## Extracted records
* * * * * * * * *
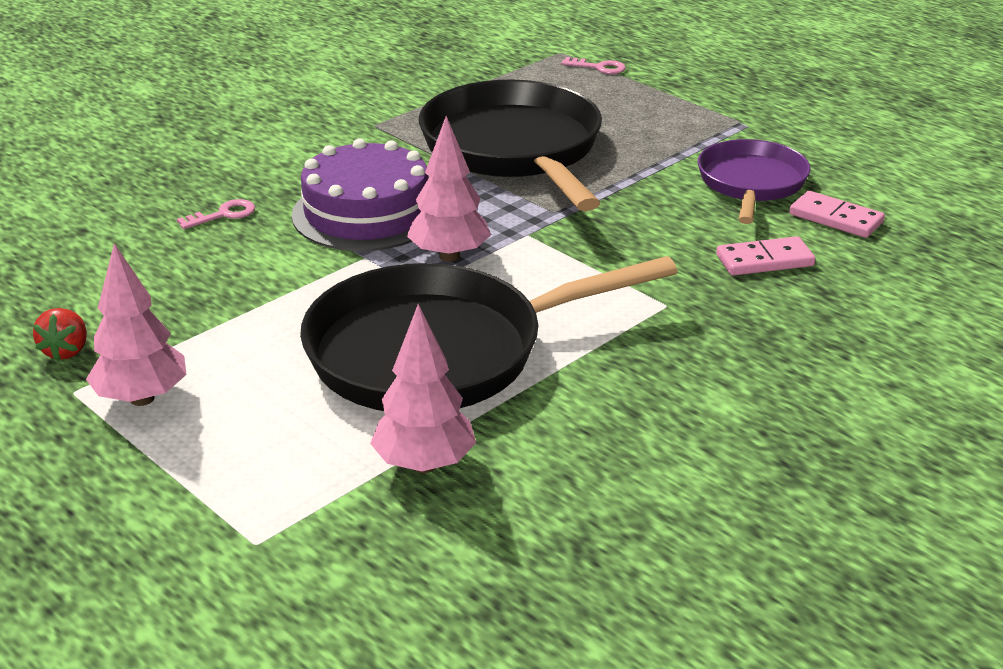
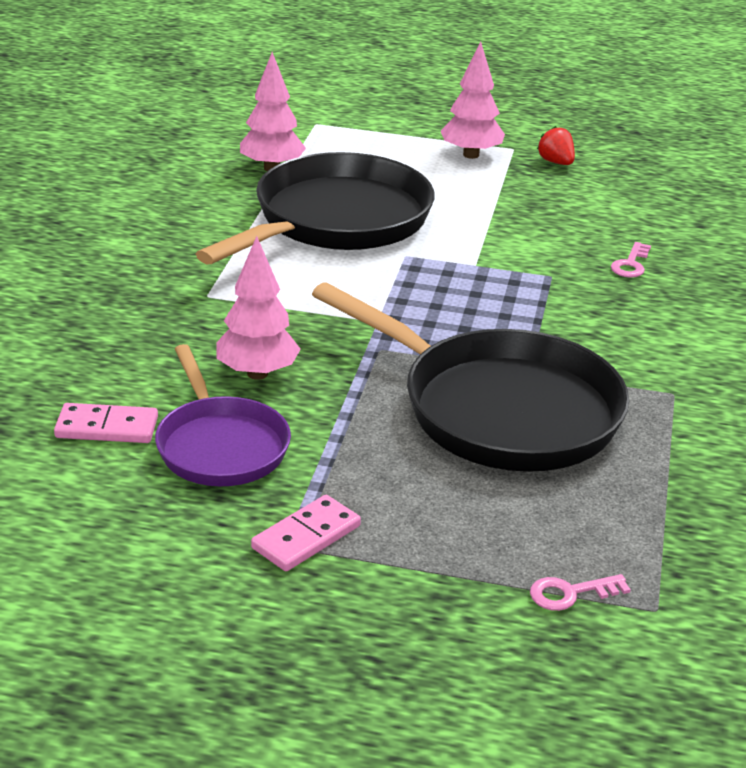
camera: 145 degrees right, 0 degrees up
(367, 213) = (529, 299): purple cake -> none
(449, 256) = (415, 284): pink tree -> pink tree (257, 373)
(764, 260) = (152, 358): pink domino -> pink domino (306, 537)

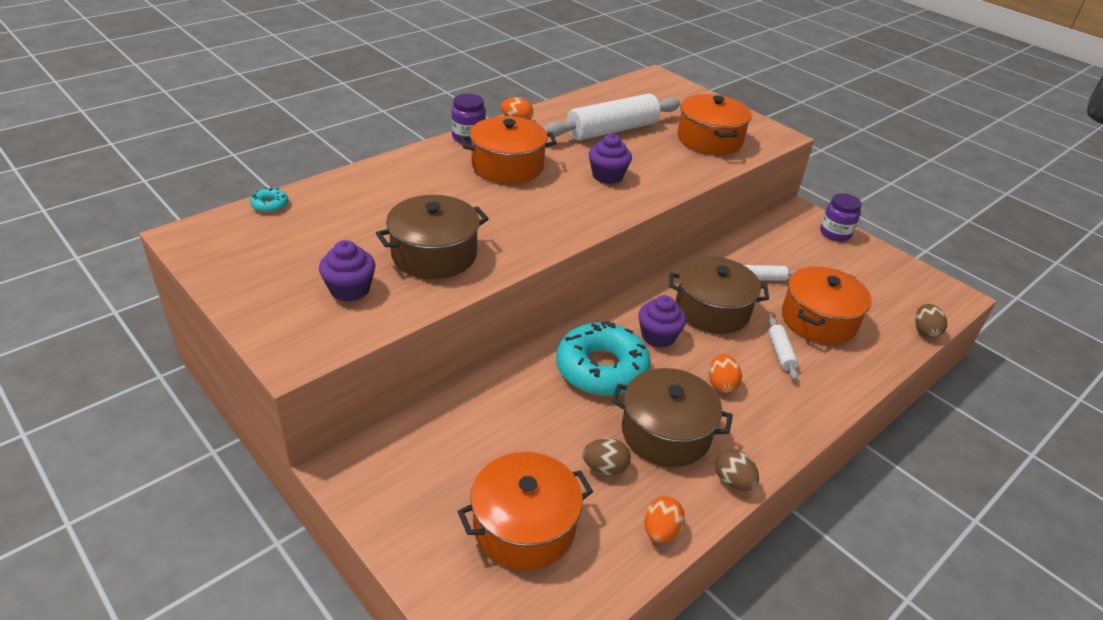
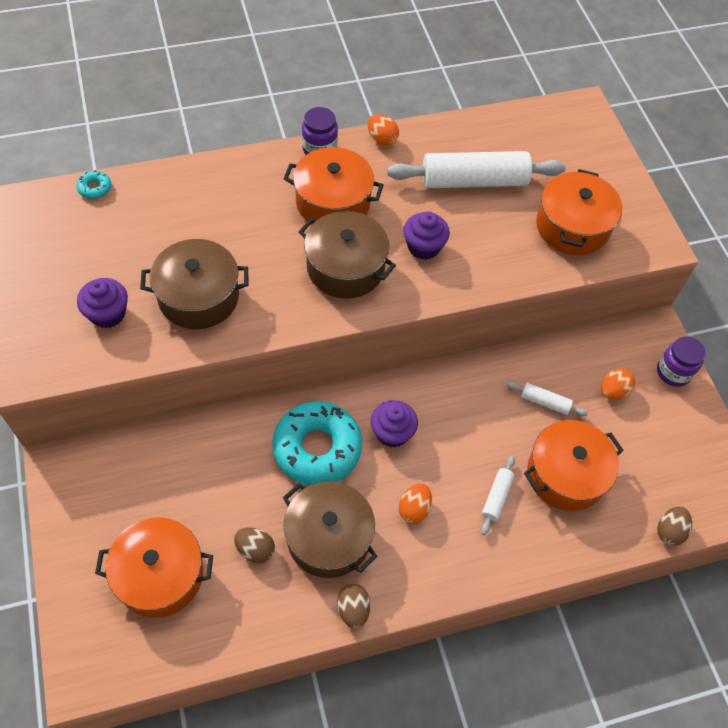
camera: 25 degrees right, 20 degrees up
(660, 531) = (261, 627): orange egg -> orange egg (613, 391)
(712, 310) = (466, 422): brown pot -> brown pot (345, 267)

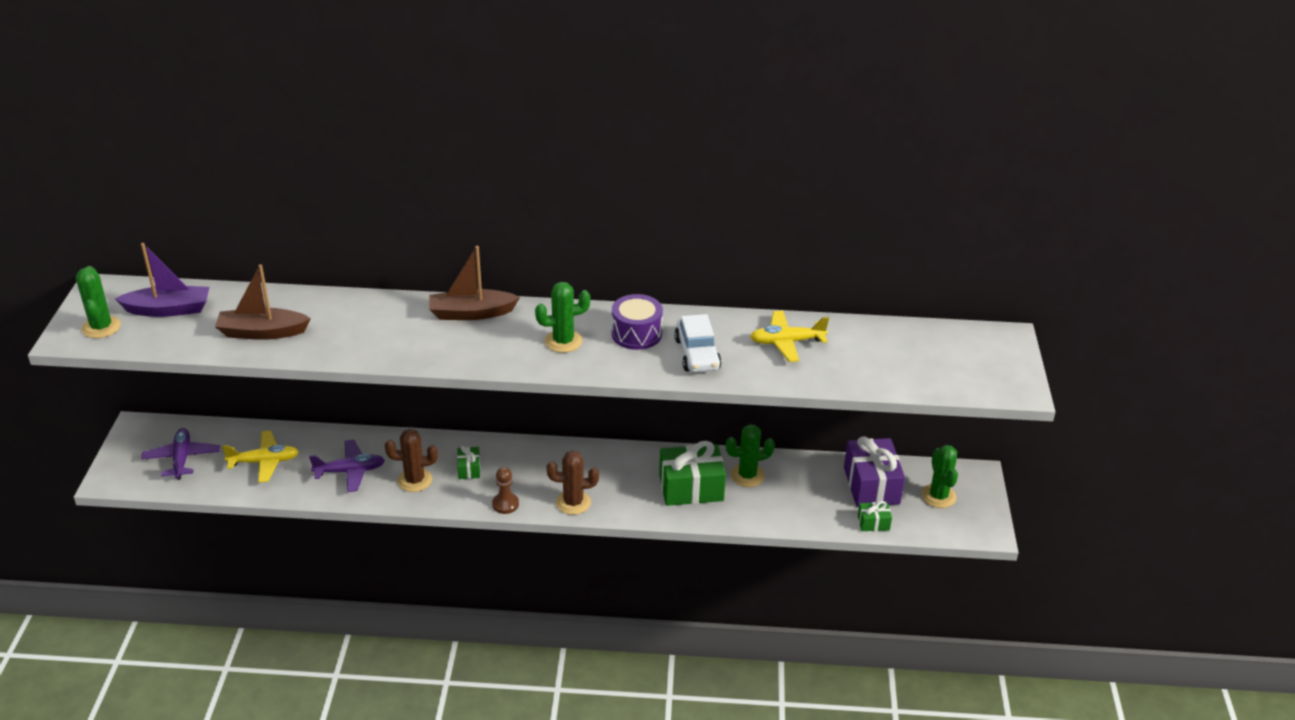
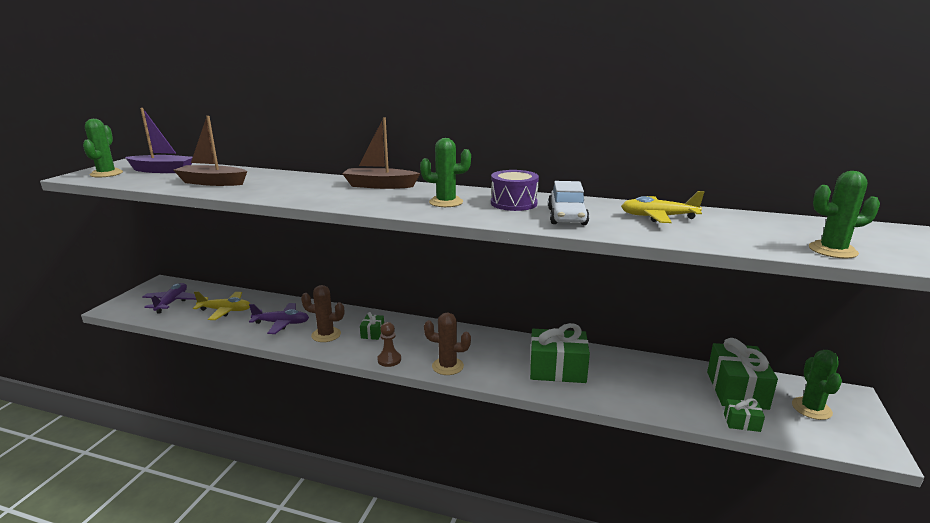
camera: 15 degrees right, 15 degrees down
(747, 475) = (612, 367): green cactus -> green cactus (832, 250)
(871, 485) = (737, 390): purple gift -> green gift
* * * * * * * * *
## Work instructions
Starting at the first line of the material, output exactly the lines up to and including the one with "(660, 531) = (261, 627): orange". Do not include the pictures.

## Your response
camera: 145 degrees right, 0 degrees up
(367, 213) = (529, 299): purple cake -> none
(449, 256) = (415, 284): pink tree -> pink tree (257, 373)
(764, 260) = (152, 358): pink domino -> pink domino (306, 537)

camera: 25 degrees right, 20 degrees up
(660, 531) = (261, 627): orange egg -> orange egg (613, 391)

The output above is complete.